*** Records provided ***

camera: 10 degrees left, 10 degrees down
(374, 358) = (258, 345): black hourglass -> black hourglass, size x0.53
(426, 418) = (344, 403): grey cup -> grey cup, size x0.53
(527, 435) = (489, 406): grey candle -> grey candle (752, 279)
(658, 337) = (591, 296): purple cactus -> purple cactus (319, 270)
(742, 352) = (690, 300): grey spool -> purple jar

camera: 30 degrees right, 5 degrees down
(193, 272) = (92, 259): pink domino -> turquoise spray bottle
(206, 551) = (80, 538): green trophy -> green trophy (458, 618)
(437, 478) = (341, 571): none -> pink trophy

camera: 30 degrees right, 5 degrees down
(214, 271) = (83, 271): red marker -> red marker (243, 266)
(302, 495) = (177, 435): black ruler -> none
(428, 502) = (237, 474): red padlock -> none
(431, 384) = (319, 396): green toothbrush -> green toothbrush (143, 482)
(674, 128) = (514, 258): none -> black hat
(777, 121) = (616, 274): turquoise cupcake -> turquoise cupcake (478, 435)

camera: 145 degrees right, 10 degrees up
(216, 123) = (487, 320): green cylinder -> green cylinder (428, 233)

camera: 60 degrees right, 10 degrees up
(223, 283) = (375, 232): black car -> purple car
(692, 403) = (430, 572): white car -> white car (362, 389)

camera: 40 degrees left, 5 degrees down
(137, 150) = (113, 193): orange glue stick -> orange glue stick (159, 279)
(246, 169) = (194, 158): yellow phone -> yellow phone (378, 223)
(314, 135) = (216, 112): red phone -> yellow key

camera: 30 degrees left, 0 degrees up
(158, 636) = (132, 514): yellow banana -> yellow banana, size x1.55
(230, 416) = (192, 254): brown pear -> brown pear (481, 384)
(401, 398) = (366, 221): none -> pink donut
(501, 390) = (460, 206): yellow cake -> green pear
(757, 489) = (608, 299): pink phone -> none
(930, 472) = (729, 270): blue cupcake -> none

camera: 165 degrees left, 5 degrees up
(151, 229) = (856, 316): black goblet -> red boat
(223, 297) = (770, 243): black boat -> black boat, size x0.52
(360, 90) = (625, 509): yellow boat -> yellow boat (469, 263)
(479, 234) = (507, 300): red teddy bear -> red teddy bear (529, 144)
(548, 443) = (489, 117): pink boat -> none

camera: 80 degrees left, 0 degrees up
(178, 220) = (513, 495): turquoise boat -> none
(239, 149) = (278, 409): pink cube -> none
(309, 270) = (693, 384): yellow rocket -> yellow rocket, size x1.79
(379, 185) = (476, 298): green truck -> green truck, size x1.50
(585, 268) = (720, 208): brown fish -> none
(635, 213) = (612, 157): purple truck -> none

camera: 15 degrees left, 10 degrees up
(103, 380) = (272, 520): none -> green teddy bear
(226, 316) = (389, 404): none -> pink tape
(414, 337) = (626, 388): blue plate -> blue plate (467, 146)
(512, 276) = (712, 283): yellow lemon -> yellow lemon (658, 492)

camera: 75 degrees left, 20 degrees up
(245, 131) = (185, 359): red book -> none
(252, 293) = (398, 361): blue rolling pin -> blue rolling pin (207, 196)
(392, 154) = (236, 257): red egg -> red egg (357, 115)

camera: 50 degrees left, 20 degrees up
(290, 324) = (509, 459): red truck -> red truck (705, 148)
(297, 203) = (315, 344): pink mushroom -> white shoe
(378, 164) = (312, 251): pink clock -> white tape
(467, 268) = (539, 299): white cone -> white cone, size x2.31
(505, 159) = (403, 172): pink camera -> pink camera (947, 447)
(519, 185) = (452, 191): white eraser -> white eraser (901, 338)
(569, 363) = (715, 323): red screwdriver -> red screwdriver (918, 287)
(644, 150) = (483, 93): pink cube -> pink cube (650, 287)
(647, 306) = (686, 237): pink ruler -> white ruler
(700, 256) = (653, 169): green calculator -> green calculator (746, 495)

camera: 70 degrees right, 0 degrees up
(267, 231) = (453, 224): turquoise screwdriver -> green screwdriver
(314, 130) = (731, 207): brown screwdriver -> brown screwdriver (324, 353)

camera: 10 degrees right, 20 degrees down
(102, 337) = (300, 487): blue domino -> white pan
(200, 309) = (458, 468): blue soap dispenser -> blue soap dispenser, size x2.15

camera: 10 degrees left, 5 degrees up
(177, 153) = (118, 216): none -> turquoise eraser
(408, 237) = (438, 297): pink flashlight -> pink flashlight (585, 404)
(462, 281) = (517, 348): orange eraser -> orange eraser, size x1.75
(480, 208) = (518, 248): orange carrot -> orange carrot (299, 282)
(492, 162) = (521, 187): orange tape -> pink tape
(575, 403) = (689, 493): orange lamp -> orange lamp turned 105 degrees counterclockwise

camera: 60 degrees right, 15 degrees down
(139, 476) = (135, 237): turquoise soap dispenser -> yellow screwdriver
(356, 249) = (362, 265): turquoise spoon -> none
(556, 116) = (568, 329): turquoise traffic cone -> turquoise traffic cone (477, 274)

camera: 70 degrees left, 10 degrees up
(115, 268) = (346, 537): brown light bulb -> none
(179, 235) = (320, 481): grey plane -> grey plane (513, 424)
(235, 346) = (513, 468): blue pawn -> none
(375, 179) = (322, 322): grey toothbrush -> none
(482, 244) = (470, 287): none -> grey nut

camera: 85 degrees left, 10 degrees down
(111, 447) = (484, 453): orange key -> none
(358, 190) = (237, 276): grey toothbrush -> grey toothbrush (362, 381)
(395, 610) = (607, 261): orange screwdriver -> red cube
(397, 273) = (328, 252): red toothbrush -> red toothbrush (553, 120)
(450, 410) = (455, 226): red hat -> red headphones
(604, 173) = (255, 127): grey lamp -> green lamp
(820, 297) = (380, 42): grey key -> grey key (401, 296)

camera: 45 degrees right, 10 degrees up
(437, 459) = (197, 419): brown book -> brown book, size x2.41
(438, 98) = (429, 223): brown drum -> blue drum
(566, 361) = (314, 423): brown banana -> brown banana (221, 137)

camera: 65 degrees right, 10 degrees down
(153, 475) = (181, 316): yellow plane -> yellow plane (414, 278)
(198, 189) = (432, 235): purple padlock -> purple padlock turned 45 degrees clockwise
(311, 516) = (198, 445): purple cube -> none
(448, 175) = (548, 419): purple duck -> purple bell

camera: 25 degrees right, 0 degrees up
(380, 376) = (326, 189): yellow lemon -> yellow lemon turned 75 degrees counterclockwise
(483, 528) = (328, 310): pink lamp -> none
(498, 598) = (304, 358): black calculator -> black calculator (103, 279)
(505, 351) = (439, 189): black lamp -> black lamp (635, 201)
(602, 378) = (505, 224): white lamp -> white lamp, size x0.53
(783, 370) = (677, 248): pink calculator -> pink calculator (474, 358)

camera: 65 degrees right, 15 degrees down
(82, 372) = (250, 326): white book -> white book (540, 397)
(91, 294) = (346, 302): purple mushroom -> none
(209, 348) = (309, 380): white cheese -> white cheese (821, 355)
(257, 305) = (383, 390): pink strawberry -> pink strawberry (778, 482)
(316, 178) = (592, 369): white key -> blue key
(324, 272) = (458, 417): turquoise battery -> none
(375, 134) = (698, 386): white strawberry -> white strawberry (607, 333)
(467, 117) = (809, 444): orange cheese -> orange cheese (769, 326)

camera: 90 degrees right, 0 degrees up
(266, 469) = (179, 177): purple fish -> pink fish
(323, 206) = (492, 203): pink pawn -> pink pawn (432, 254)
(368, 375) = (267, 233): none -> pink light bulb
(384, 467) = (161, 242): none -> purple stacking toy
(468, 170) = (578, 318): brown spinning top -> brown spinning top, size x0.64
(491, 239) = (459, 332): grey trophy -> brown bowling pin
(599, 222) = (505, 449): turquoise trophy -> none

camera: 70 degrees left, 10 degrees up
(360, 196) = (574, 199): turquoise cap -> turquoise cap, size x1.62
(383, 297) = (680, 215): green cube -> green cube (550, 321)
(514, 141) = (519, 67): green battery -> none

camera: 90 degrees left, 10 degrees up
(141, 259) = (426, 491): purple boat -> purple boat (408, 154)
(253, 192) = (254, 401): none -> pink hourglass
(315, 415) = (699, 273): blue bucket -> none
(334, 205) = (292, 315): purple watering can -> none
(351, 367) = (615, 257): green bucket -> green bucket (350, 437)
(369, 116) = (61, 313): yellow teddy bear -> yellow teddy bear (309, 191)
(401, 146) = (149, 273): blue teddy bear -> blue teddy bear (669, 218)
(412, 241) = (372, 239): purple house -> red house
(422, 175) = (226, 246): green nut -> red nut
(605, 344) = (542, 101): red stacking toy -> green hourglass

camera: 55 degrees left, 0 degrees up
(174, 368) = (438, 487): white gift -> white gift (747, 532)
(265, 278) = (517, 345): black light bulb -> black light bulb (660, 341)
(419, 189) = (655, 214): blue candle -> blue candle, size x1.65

*** End of Records provided ***

(Required work) In your answer, include only the lines above starting at the line that holds "camera: 10 degrees left, 5 degrees up" and ending at the line that holds "(602, 378) = (505, 224): white", copied exactly.

(Reply to the exercise)
camera: 10 degrees left, 5 degrees up
(177, 153) = (118, 216): none -> turquoise eraser
(408, 237) = (438, 297): pink flashlight -> pink flashlight (585, 404)
(462, 281) = (517, 348): orange eraser -> orange eraser, size x1.75
(480, 208) = (518, 248): orange carrot -> orange carrot (299, 282)
(492, 162) = (521, 187): orange tape -> pink tape
(575, 403) = (689, 493): orange lamp -> orange lamp turned 105 degrees counterclockwise

camera: 60 degrees right, 15 degrees down
(139, 476) = (135, 237): turquoise soap dispenser -> yellow screwdriver
(356, 249) = (362, 265): turquoise spoon -> none
(556, 116) = (568, 329): turquoise traffic cone -> turquoise traffic cone (477, 274)

camera: 70 degrees left, 10 degrees up
(115, 268) = (346, 537): brown light bulb -> none
(179, 235) = (320, 481): grey plane -> grey plane (513, 424)
(235, 346) = (513, 468): blue pawn -> none
(375, 179) = (322, 322): grey toothbrush -> none
(482, 244) = (470, 287): none -> grey nut

camera: 85 degrees left, 10 degrees down
(111, 447) = (484, 453): orange key -> none
(358, 190) = (237, 276): grey toothbrush -> grey toothbrush (362, 381)
(395, 610) = (607, 261): orange screwdriver -> red cube
(397, 273) = (328, 252): red toothbrush -> red toothbrush (553, 120)
(450, 410) = (455, 226): red hat -> red headphones
(604, 173) = (255, 127): grey lamp -> green lamp
(820, 297) = (380, 42): grey key -> grey key (401, 296)

camera: 45 degrees right, 10 degrees up
(437, 459) = (197, 419): brown book -> brown book, size x2.41
(438, 98) = (429, 223): brown drum -> blue drum
(566, 361) = (314, 423): brown banana -> brown banana (221, 137)

camera: 65 degrees right, 10 degrees down
(153, 475) = (181, 316): yellow plane -> yellow plane (414, 278)
(198, 189) = (432, 235): purple padlock -> purple padlock turned 45 degrees clockwise
(311, 516) = (198, 445): purple cube -> none
(448, 175) = (548, 419): purple duck -> purple bell

camera: 25 degrees right, 0 degrees up
(380, 376) = (326, 189): yellow lemon -> yellow lemon turned 75 degrees counterclockwise
(483, 528) = (328, 310): pink lamp -> none
(498, 598) = (304, 358): black calculator -> black calculator (103, 279)
(505, 351) = (439, 189): black lamp -> black lamp (635, 201)
(602, 378) = (505, 224): white lamp -> white lamp, size x0.53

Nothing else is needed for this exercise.